[Task to carry out]
First find the line with "black notebook: 2 -> 3" in the entries below, then set down exactly every line through the line with "yellow notebook: 5 -> 6", that line included.

╭─ Records to use

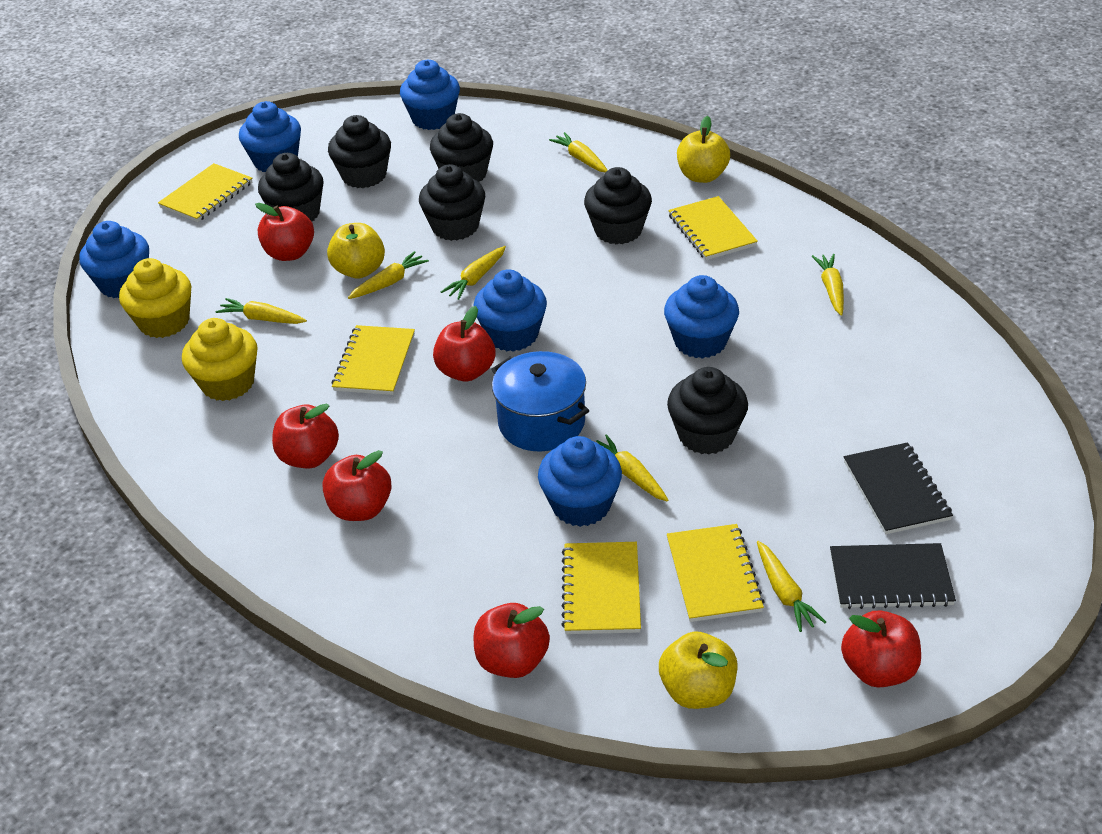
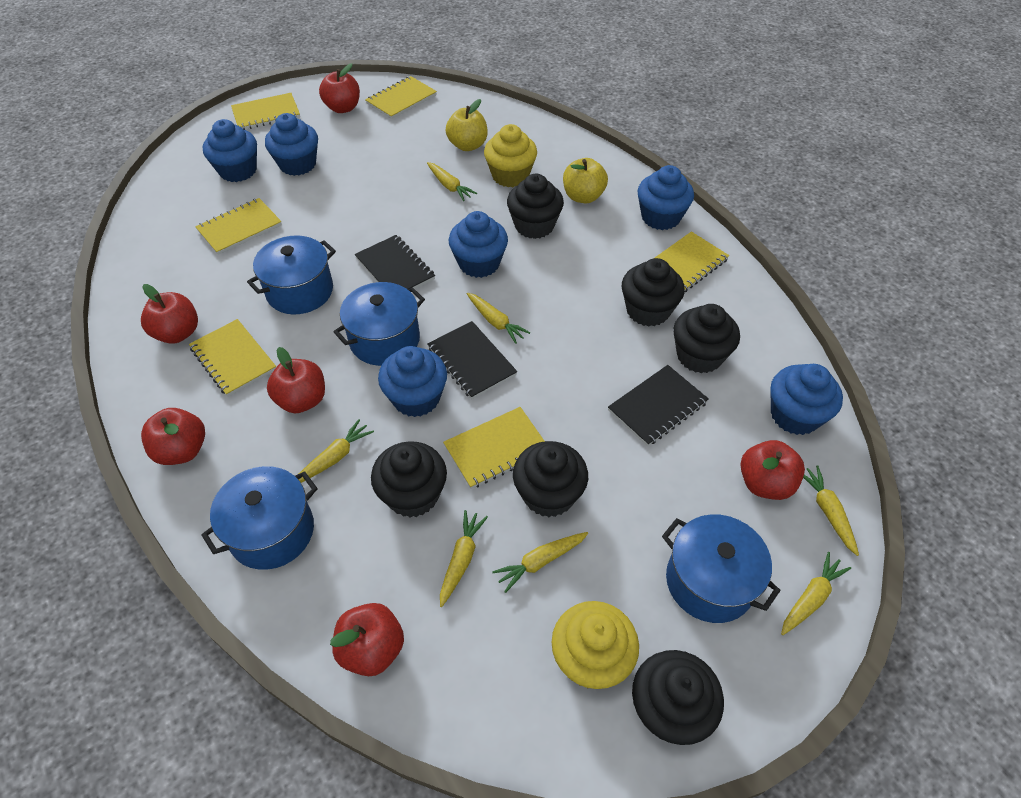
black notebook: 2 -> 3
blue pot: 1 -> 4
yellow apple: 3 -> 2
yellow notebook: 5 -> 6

╰─
╭─ Records to use

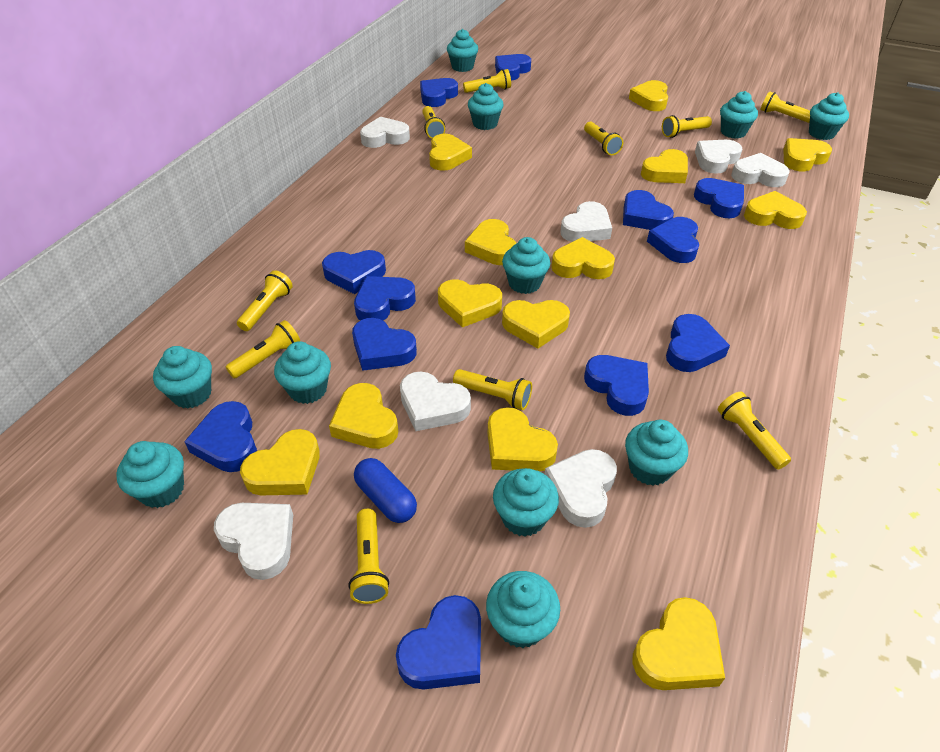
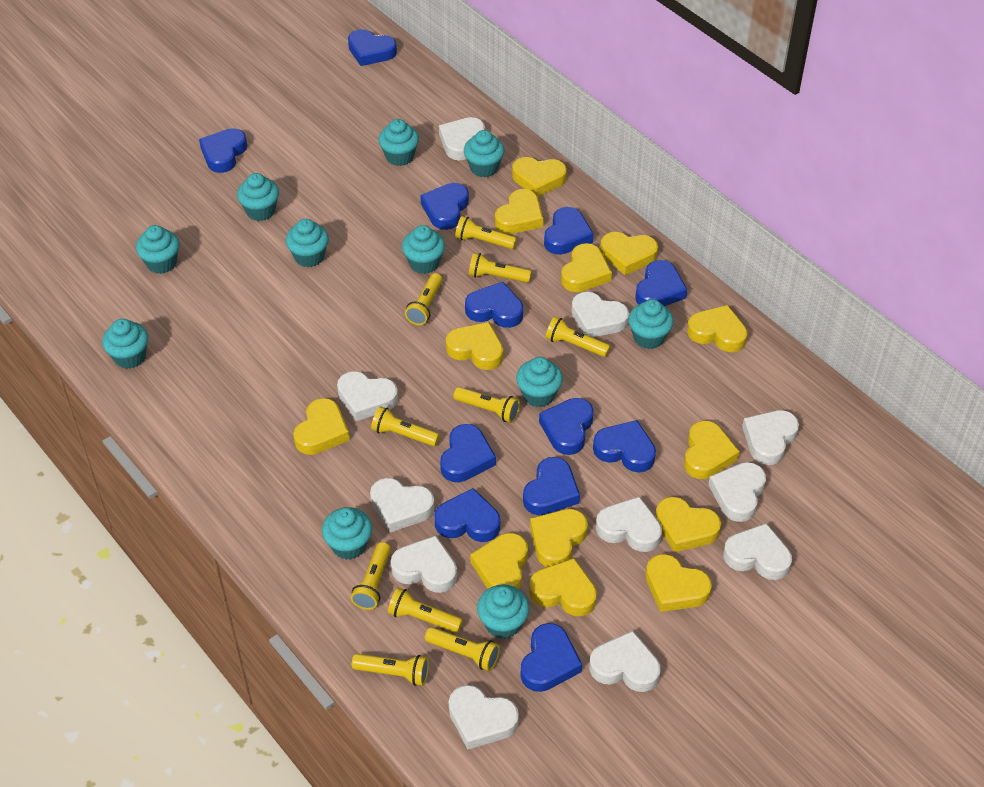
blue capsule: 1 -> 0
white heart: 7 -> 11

╰─

[Task response]
black notebook: 2 -> 3
blue pot: 1 -> 4
yellow apple: 3 -> 2
yellow notebook: 5 -> 6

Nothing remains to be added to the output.